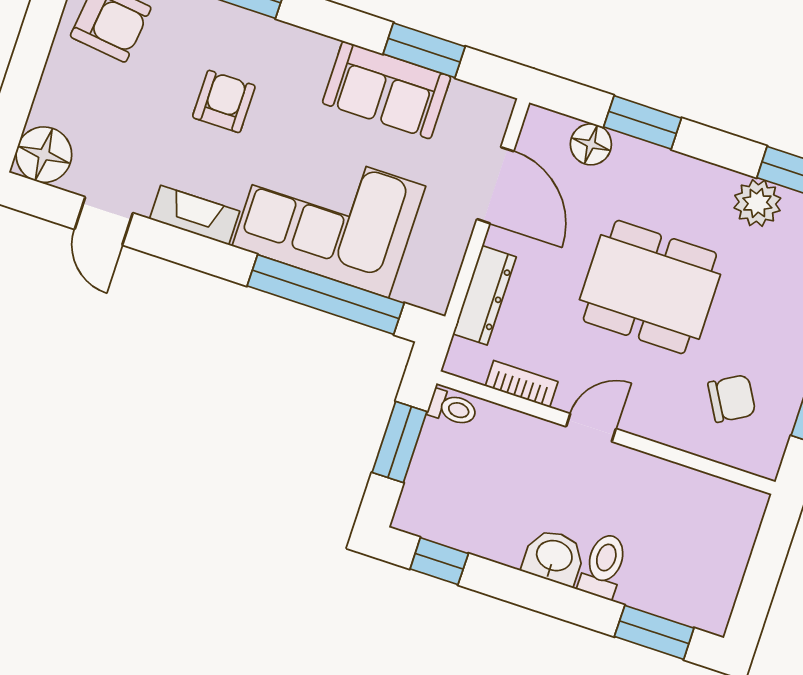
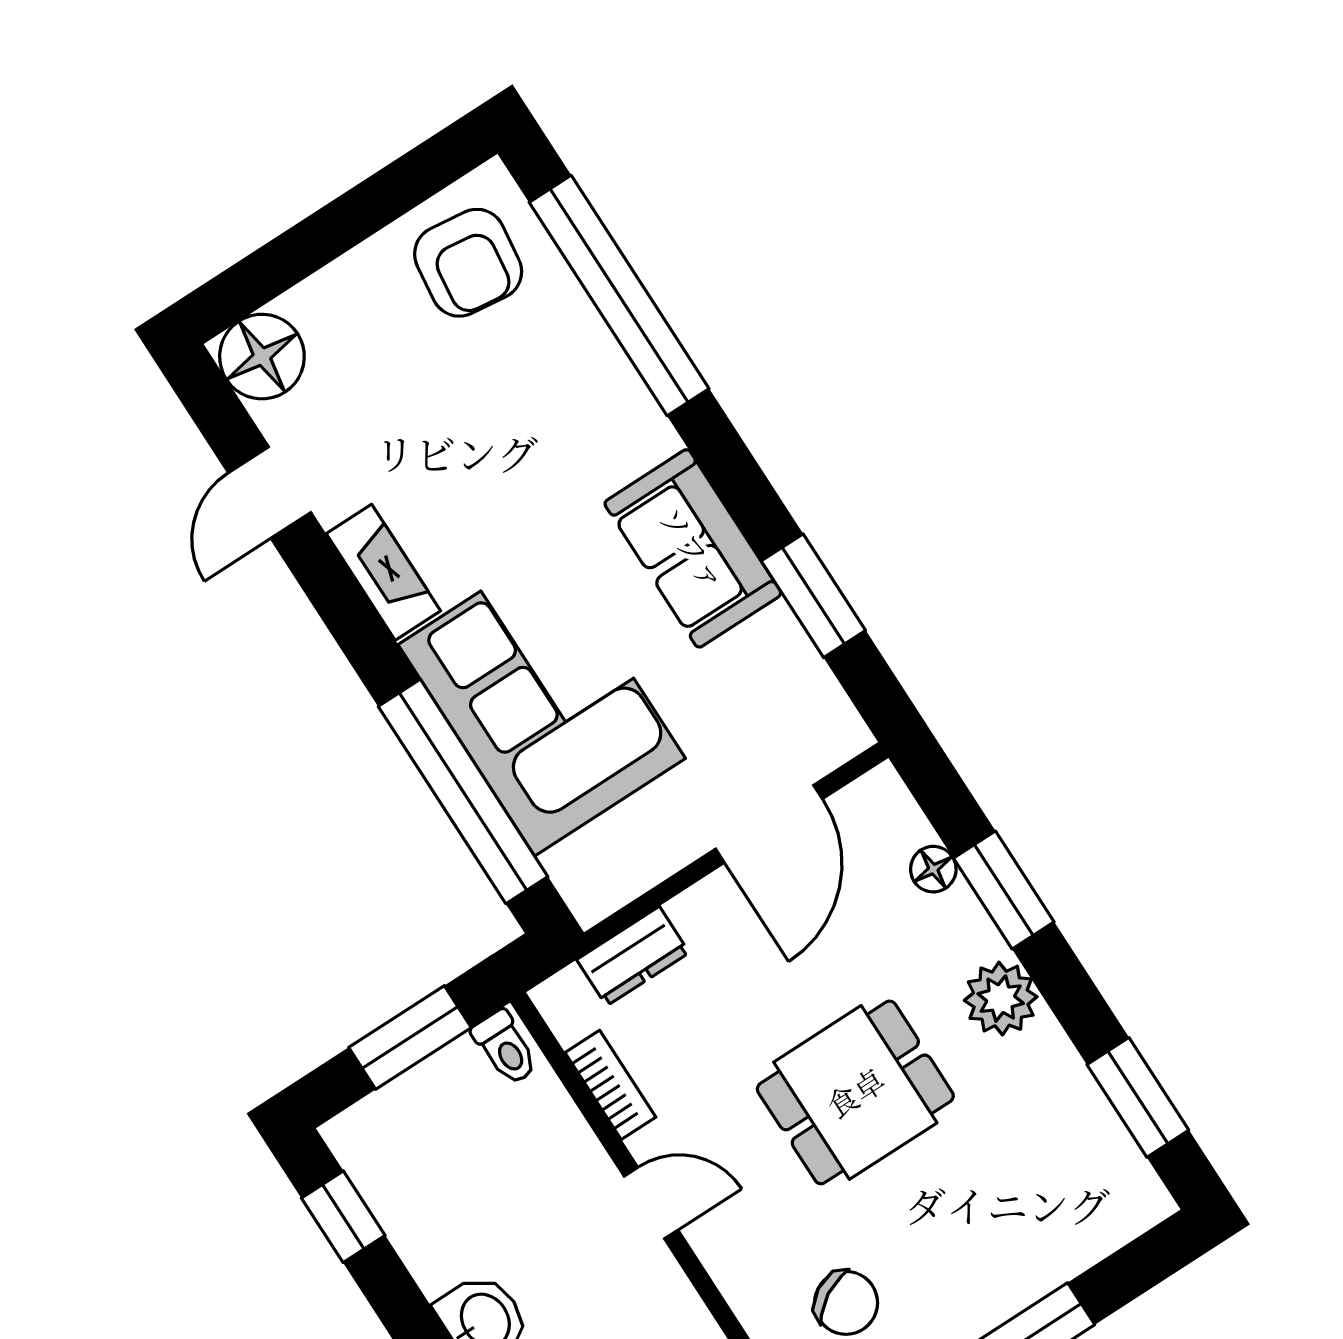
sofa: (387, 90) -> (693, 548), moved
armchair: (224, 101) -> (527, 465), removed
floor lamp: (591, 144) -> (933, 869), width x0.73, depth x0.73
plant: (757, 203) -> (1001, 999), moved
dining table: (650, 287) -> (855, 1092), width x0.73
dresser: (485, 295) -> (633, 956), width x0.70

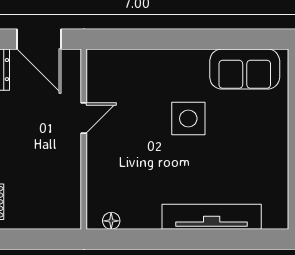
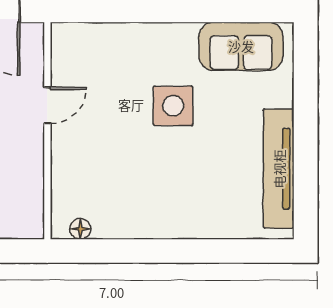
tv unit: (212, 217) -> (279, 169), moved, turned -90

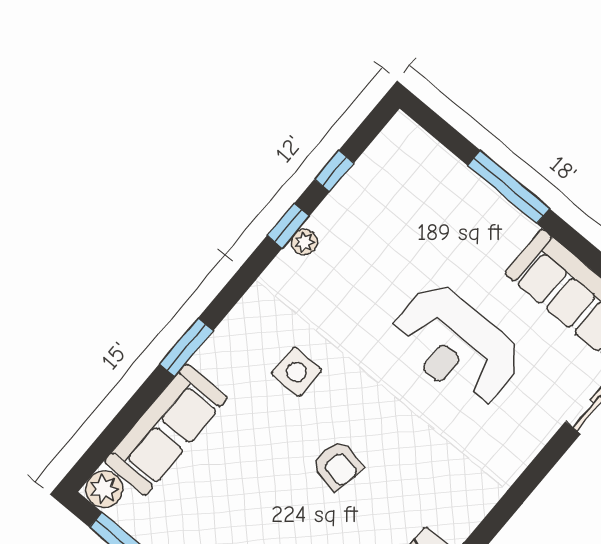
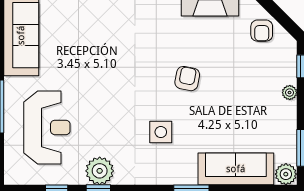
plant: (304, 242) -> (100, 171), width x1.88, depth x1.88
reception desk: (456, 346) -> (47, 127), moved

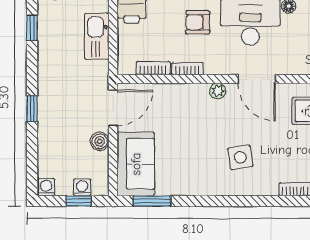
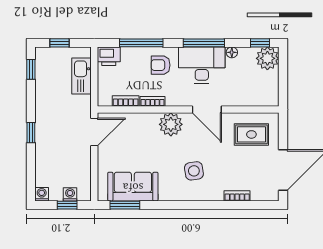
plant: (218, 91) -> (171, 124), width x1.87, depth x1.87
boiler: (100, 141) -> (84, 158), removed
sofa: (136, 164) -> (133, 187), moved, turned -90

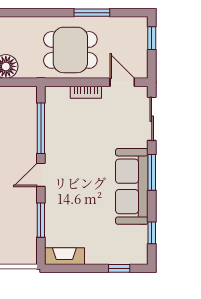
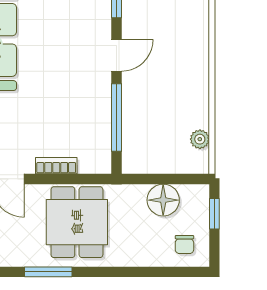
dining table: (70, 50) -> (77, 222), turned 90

= = = = = = =

◆ Your objective: Read through the data and copy every line where "depth" shows up.

◆ Output below:
floor lamp: (591, 144) -> (933, 869), width x0.73, depth x0.73
plant: (304, 242) -> (100, 171), width x1.88, depth x1.88
plant: (218, 91) -> (171, 124), width x1.87, depth x1.87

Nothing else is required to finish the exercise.